Your goal:
For the word "yellow", work out how many lines in the records below contain it and state that count alone.

Records shown:
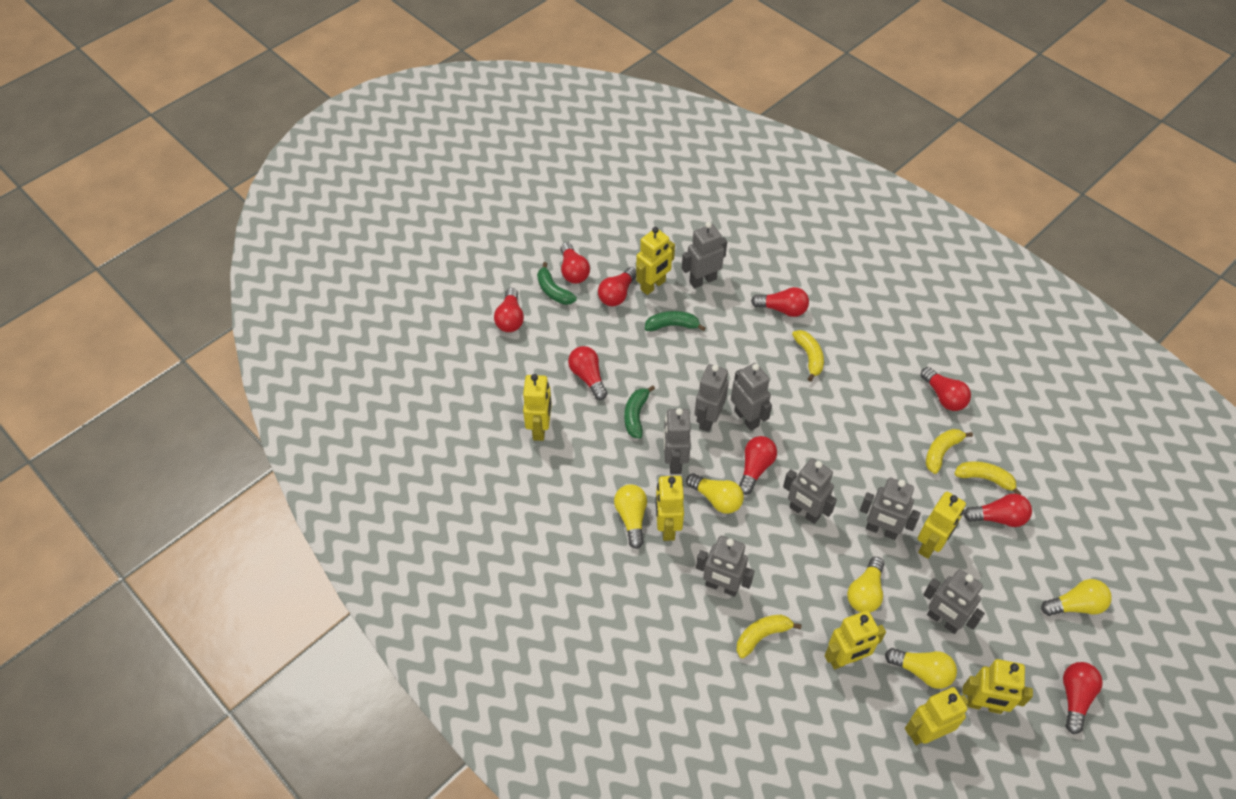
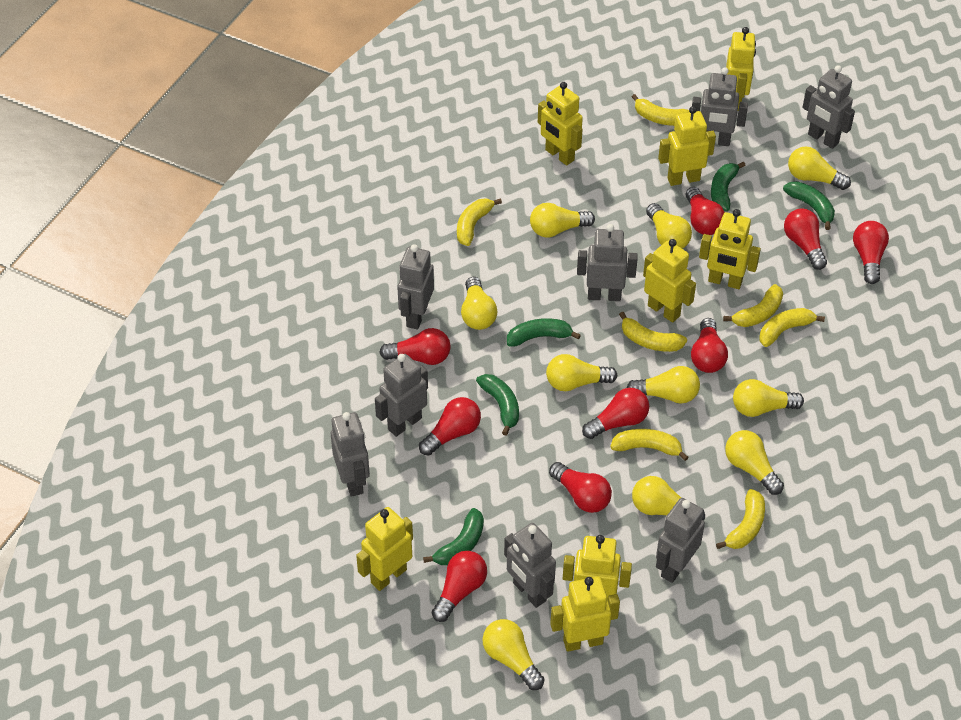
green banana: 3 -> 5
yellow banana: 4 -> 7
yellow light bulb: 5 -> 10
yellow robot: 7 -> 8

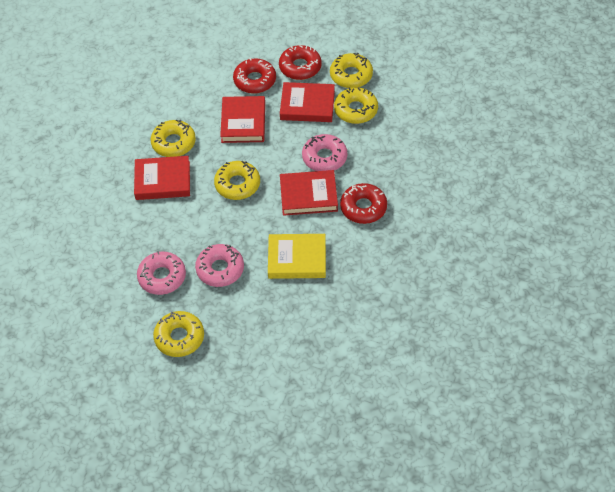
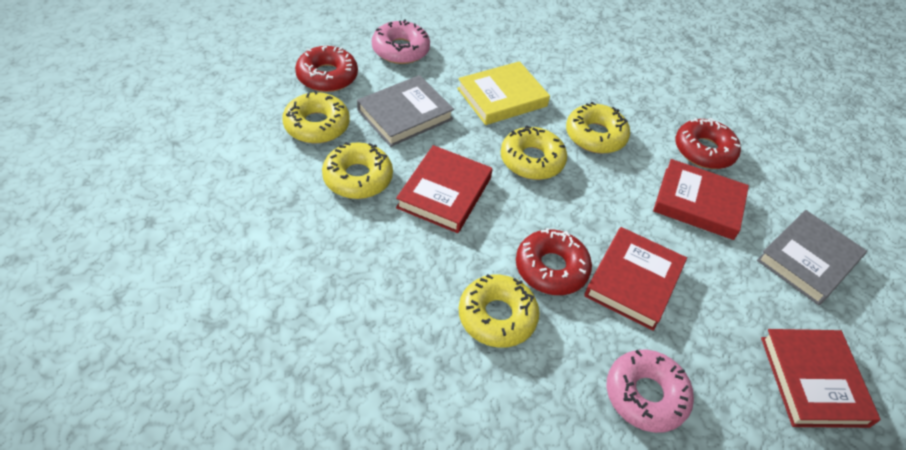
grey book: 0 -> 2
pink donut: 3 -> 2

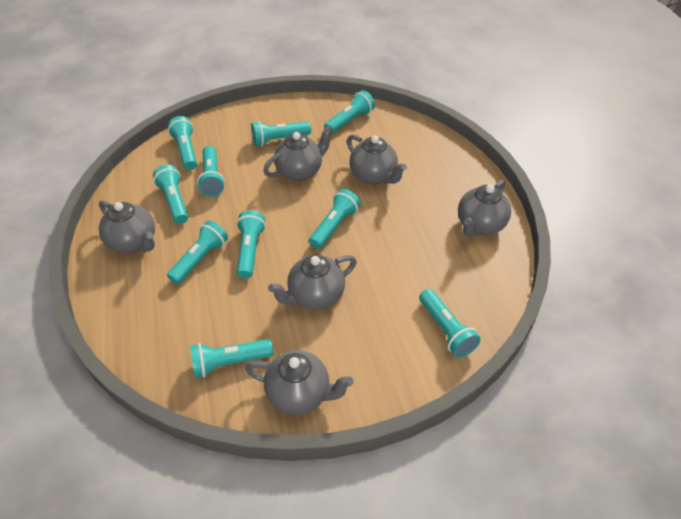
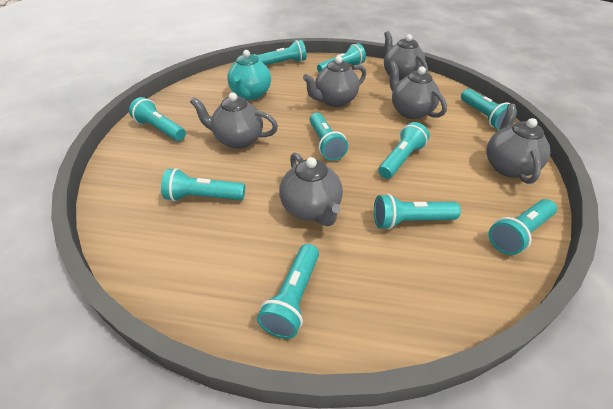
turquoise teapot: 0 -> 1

Solution below:
3